Word for word, restate the lines of the data below between those holding "none -> yellow tile A2 level 2" and "none -> white plate D1:F1 level 1", inclusive; pictures do not belong in the copy.
* * *
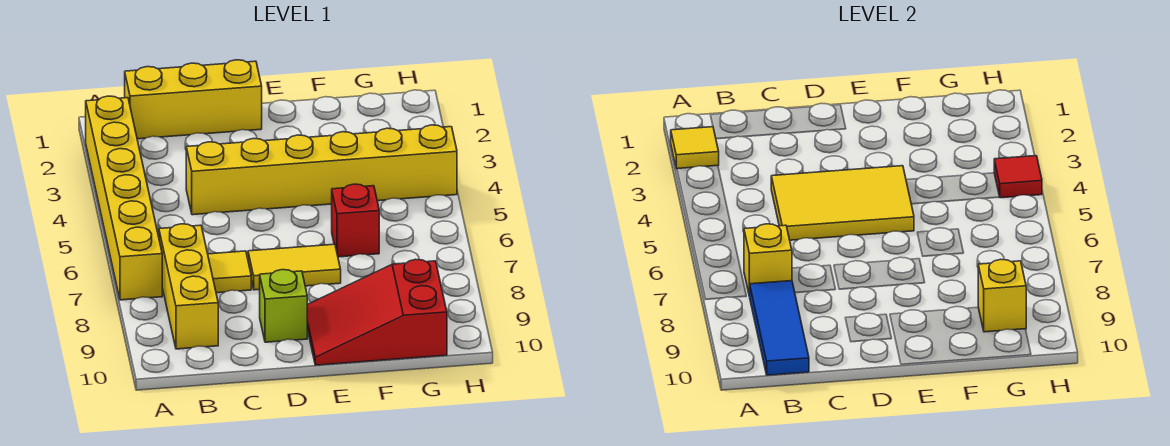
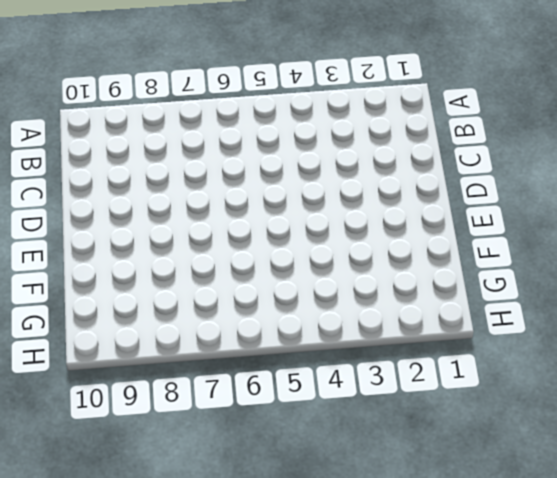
none -> yellow brick A2:A7 level 1
none -> yellow brick B1:D1 level 1
none -> yellow brick B7:B9 level 1

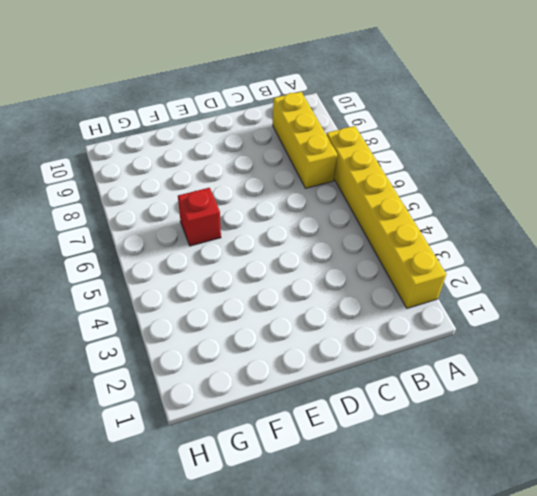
none -> yellow brick B1:D1 level 1
none -> yellow brick C4:H4 level 1
none -> yellow tile C7 level 1

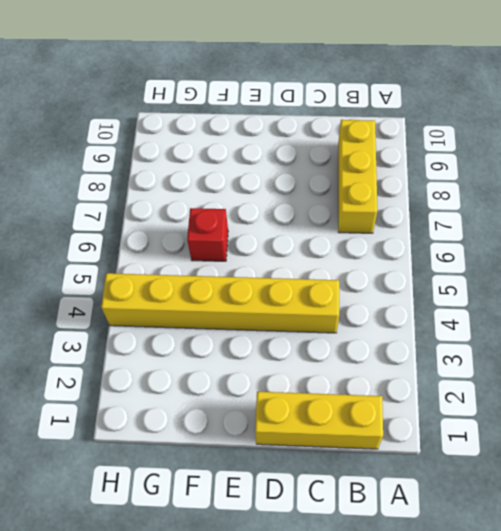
none -> yellow brick A2:A7 level 1
none -> yellow tile C7 level 1
none -> yellow tile D7:E7 level 1

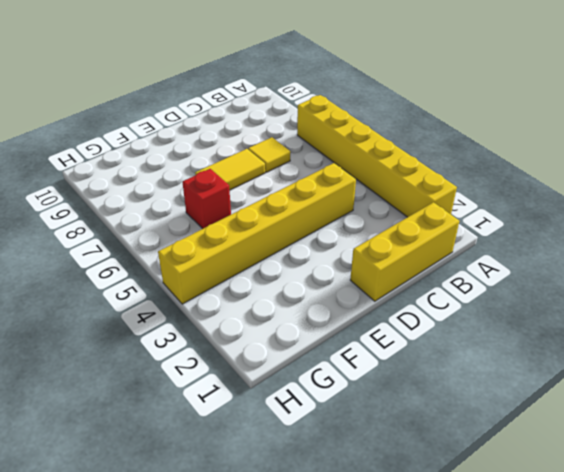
none -> yellow brick B7:B9 level 1
none -> lime brick D9 level 1
none -> red slope E9:G10 level 1 top G

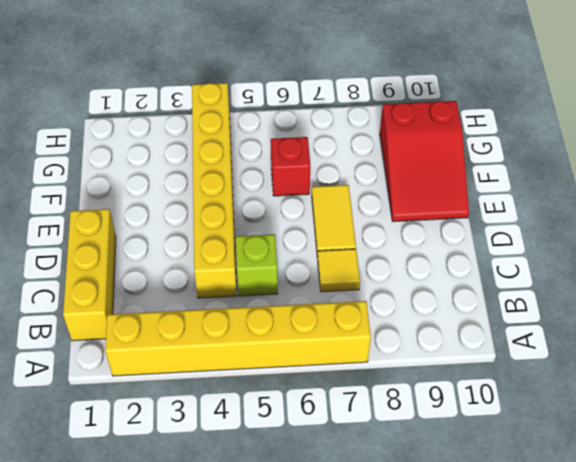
lime brick C5 level 1 -> lime brick D9 level 1
none -> yellow brick B7:B9 level 1
none -> yellow tile A2 level 2
none -> yellow brick B7 level 2

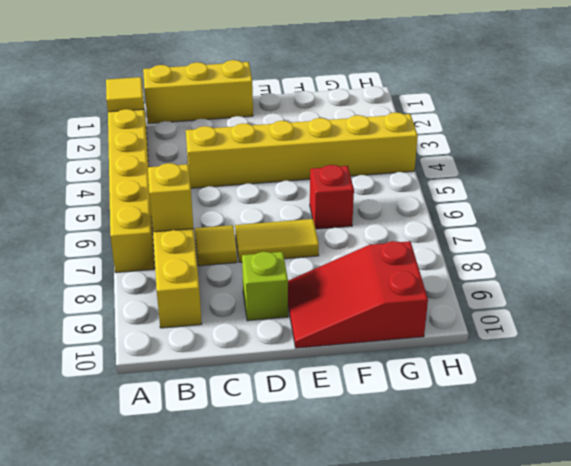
none -> blue tile B8:B10 level 2
none -> yellow tile C4:E5 level 2
none -> yellow brick G9 level 2

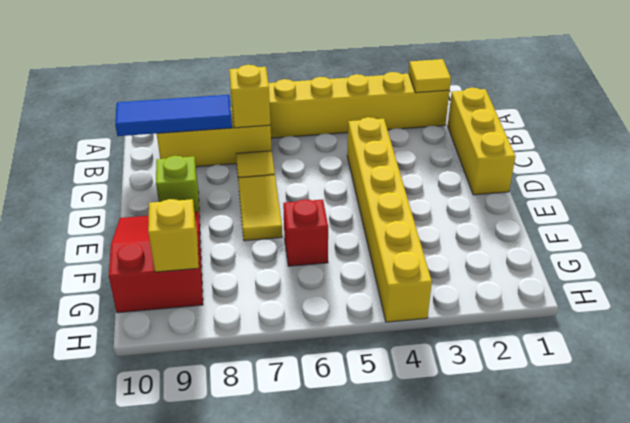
none -> yellow tile C4:E5 level 2
none -> red tile H4 level 2

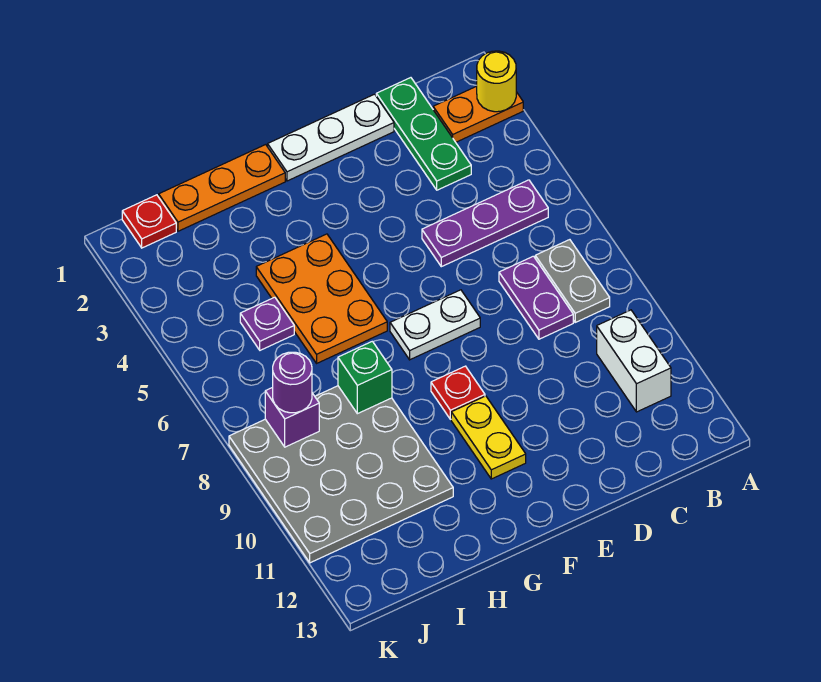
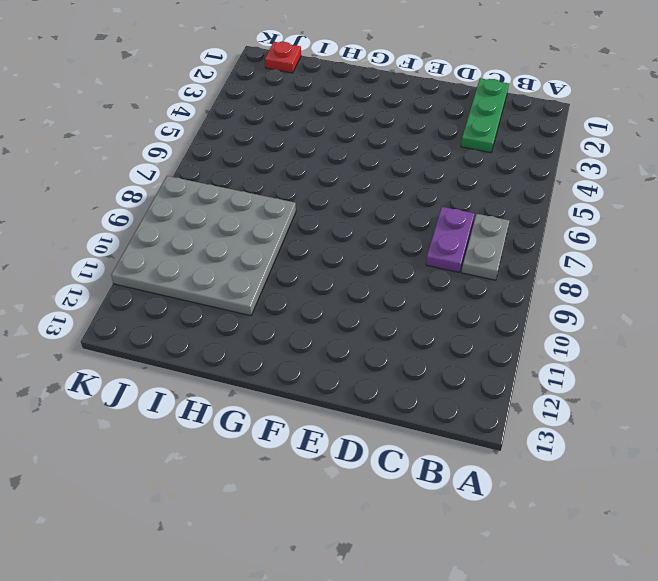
none -> orange plate A2:B2 level 1
none -> purple plate B5:D5 level 1
none -> white brick B10:B11 level 1

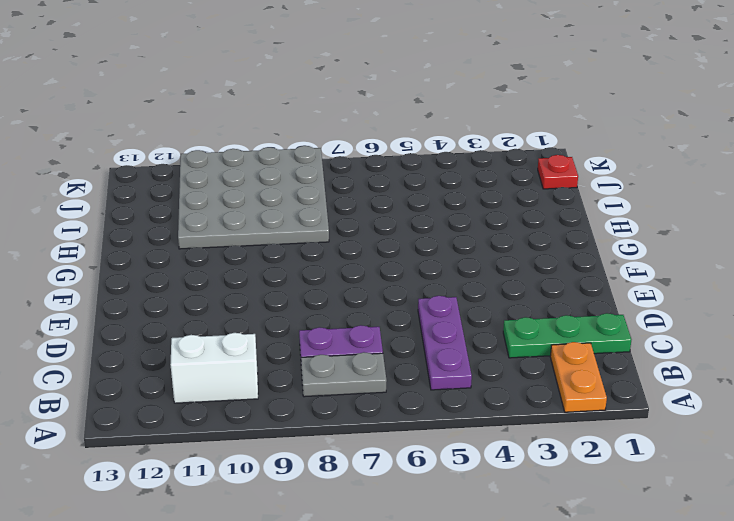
none -> white plate D1:F1 level 1
none -> white plate E7:F7 level 1
none -> red plate F9 level 1

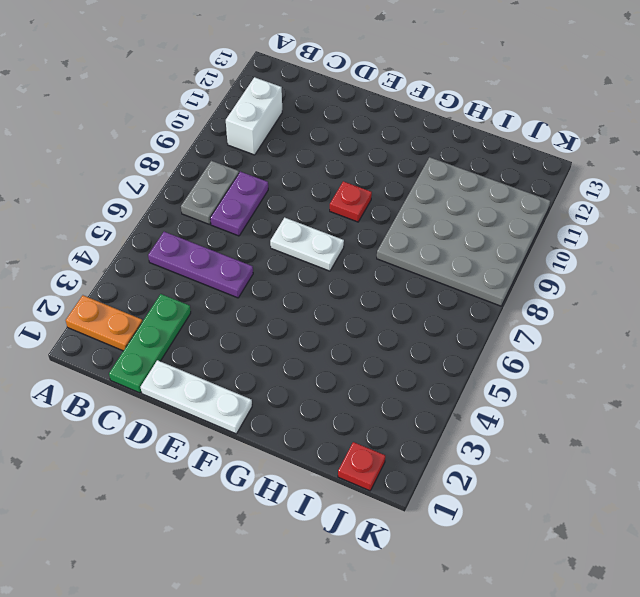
none -> yellow plate F10:F11 level 1
none -> orange plate G1:I1 level 1
none -> orange plate G4:H6 level 1

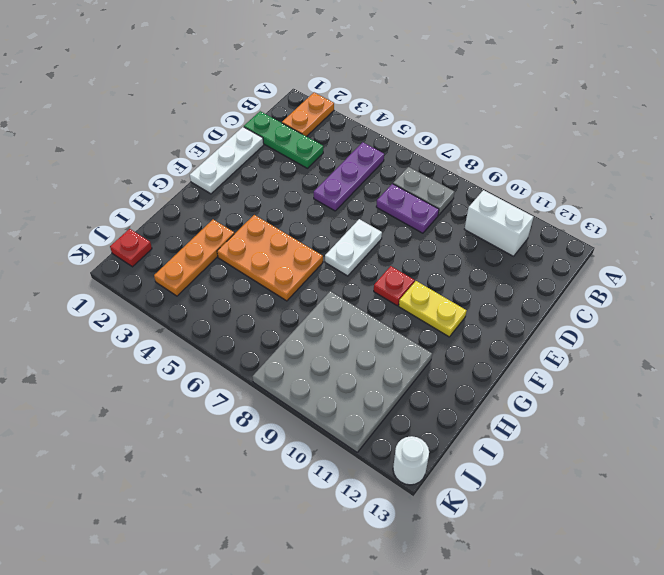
orange plate H3:J3 level 1 -> orange plate G1:I1 level 1
white round brick K13 level 1 -> none
none -> purple plate I5 level 1
none -> yellow round brick A2 level 2
none -> green brick H8 level 2

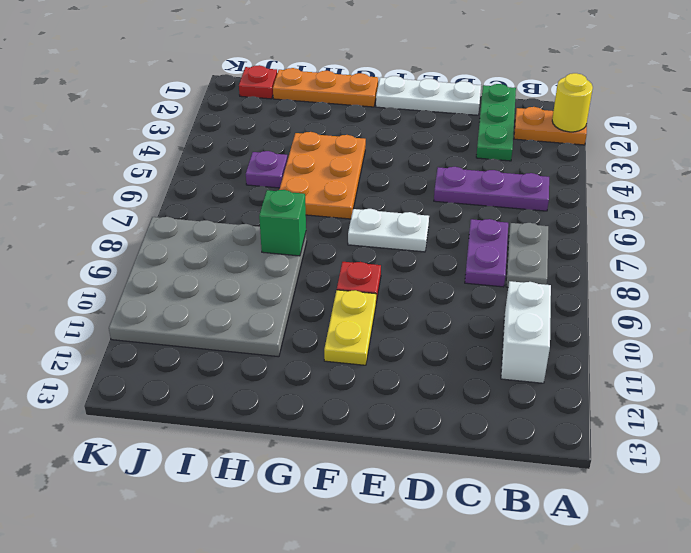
none -> purple brick J8 level 2
none -> purple round brick J8 level 3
* * *
Response for this exercise:
none -> yellow tile A2 level 2
none -> yellow brick B7 level 2

none -> blue tile B8:B10 level 2
none -> yellow tile C4:E5 level 2
none -> yellow brick G9 level 2

none -> yellow tile C4:E5 level 2
none -> red tile H4 level 2

none -> orange plate A2:B2 level 1
none -> purple plate B5:D5 level 1
none -> white brick B10:B11 level 1

none -> white plate D1:F1 level 1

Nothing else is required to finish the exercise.